> _Assignment_: Which lines below include "brick"? Copy them all.

> _Raw data_:

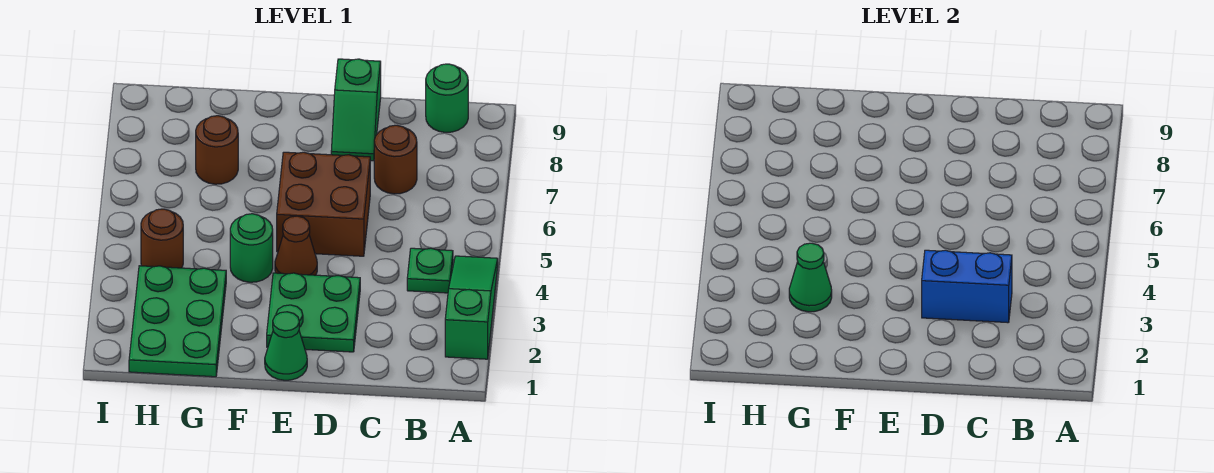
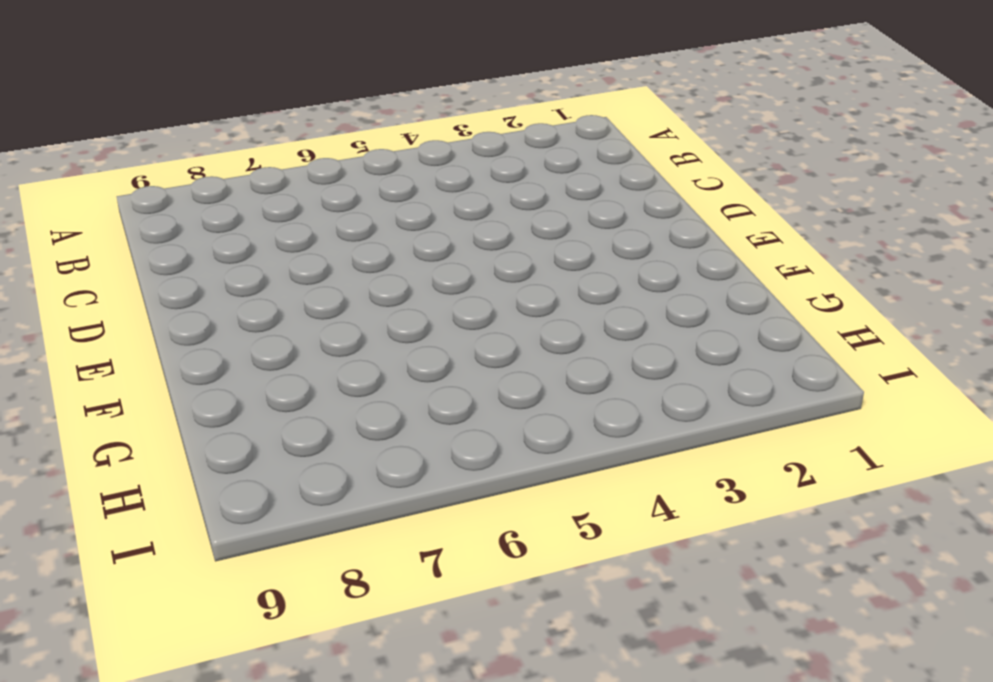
none -> green slope A2:A4 level 1 top 2
none -> green plate B4 level 1
none -> green round brick B9 level 1

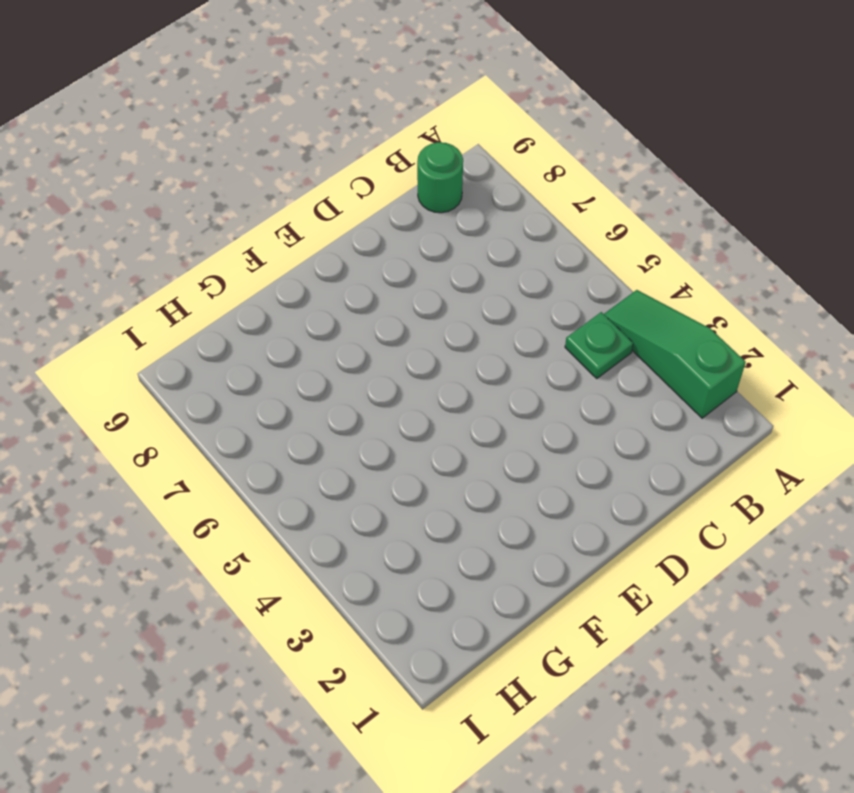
none -> brown round brick C7 level 1
none -> green plate D2:E3 level 1
none -> brown brick D5:E6 level 1

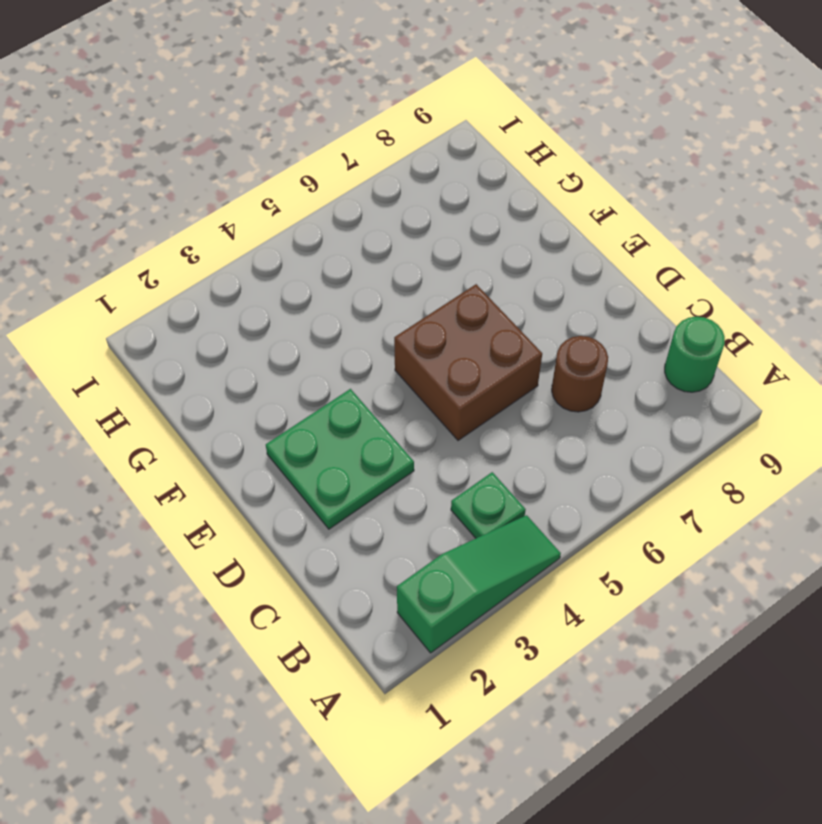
none -> green slope D8:D9 level 1 top 9
none -> green cone E1 level 1
none -> brown cone E4 level 1

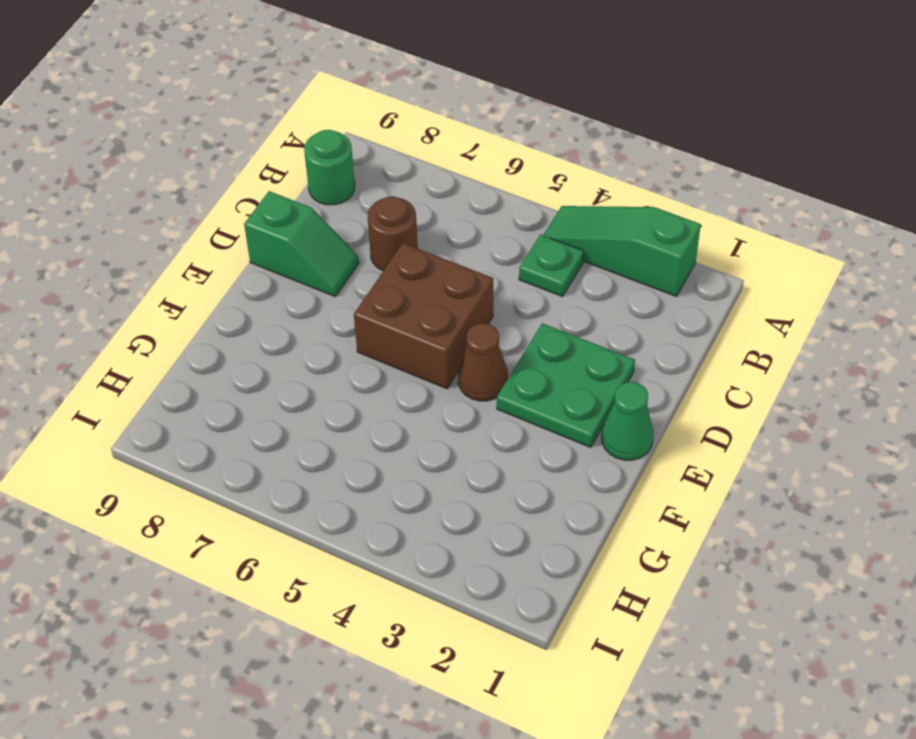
none -> green round brick F4 level 1
none -> green plate G1:H3 level 1
none -> brown round brick G7 level 1

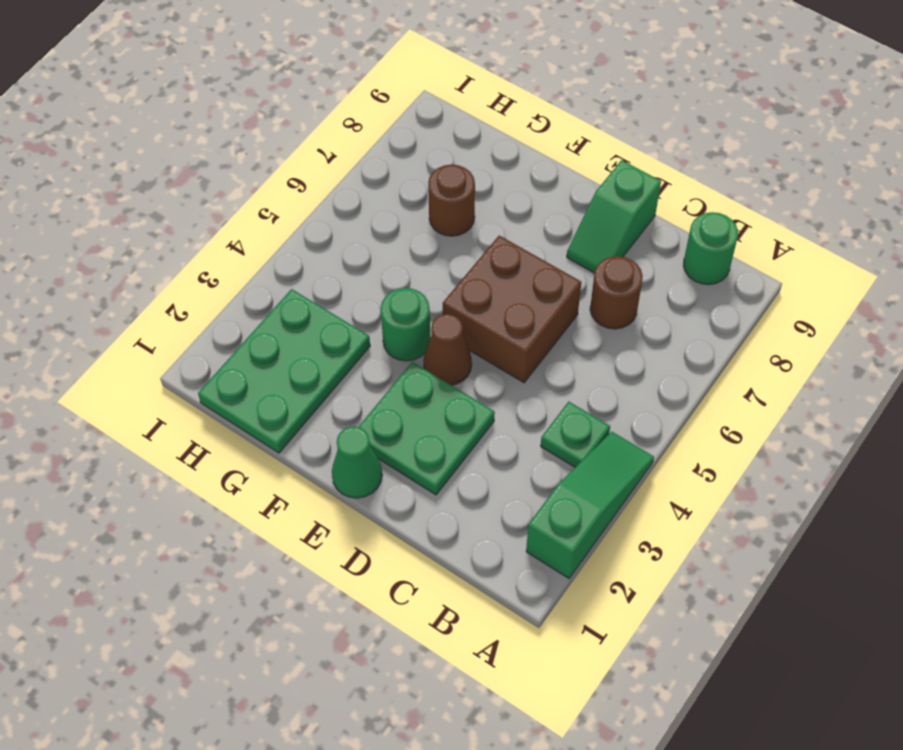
none -> brown round brick H4 level 1
none -> blue brick C3:D3 level 2
none -> green cone G3 level 2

> _Solved problem_:
none -> green round brick B9 level 1
none -> brown round brick C7 level 1
none -> brown brick D5:E6 level 1
none -> green round brick F4 level 1
none -> brown round brick G7 level 1
none -> brown round brick H4 level 1
none -> blue brick C3:D3 level 2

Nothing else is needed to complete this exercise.